*** Opening of SOURCE MATERIAL ***
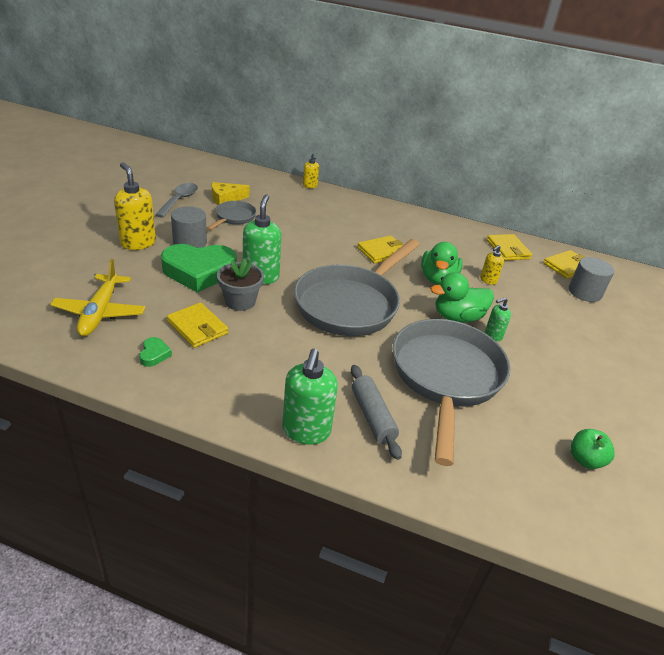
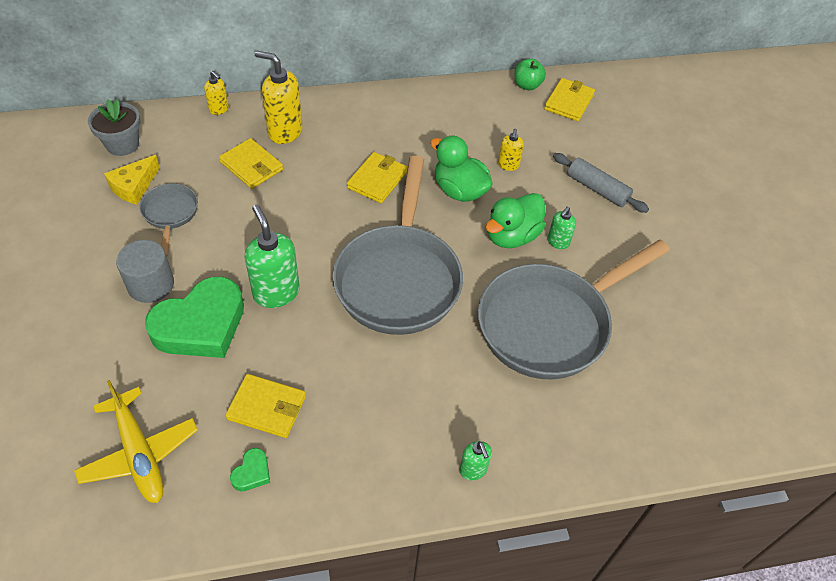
camera: 30 degrees left, 15 degrees up
(138, 243) = (88, 321): yellow soap dispenser -> yellow soap dispenser (285, 131)
(154, 354) = (252, 472): green heart -> green heart turned 60 degrees clockwise
(179, 200) = (76, 220): grey spoon -> none
(240, 301) = (282, 343): grey flower pot -> grey flower pot (122, 144)
(306, 431) = (473, 470): green soap dispenser -> green soap dispenser, size x0.53
(372, 416) = (518, 414): grey rolling pin -> grey rolling pin (597, 189)
(437, 279) = (459, 190): green duck -> green duck turned 150 degrees clockwise
(446, 377) = (550, 324): grey pan -> grey pan turned 105 degrees counterclockwise
(508, 249) = (499, 106): yellow wallet -> yellow wallet (251, 166)
(584, 292) = (604, 132): grey cylinder -> none
(585, 460) = (713, 350): green apple -> green apple (527, 85)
*** Close of SOURCE MATERIAL ***
● EXERCISE PROMPT
Go through the listing above and quote it exactly, apart from its images.

● SOLUTION TO THE EXERCISE
camera: 30 degrees left, 15 degrees up
(138, 243) = (88, 321): yellow soap dispenser -> yellow soap dispenser (285, 131)
(154, 354) = (252, 472): green heart -> green heart turned 60 degrees clockwise
(179, 200) = (76, 220): grey spoon -> none
(240, 301) = (282, 343): grey flower pot -> grey flower pot (122, 144)
(306, 431) = (473, 470): green soap dispenser -> green soap dispenser, size x0.53
(372, 416) = (518, 414): grey rolling pin -> grey rolling pin (597, 189)
(437, 279) = (459, 190): green duck -> green duck turned 150 degrees clockwise
(446, 377) = (550, 324): grey pan -> grey pan turned 105 degrees counterclockwise
(508, 249) = (499, 106): yellow wallet -> yellow wallet (251, 166)
(584, 292) = (604, 132): grey cylinder -> none
(585, 460) = (713, 350): green apple -> green apple (527, 85)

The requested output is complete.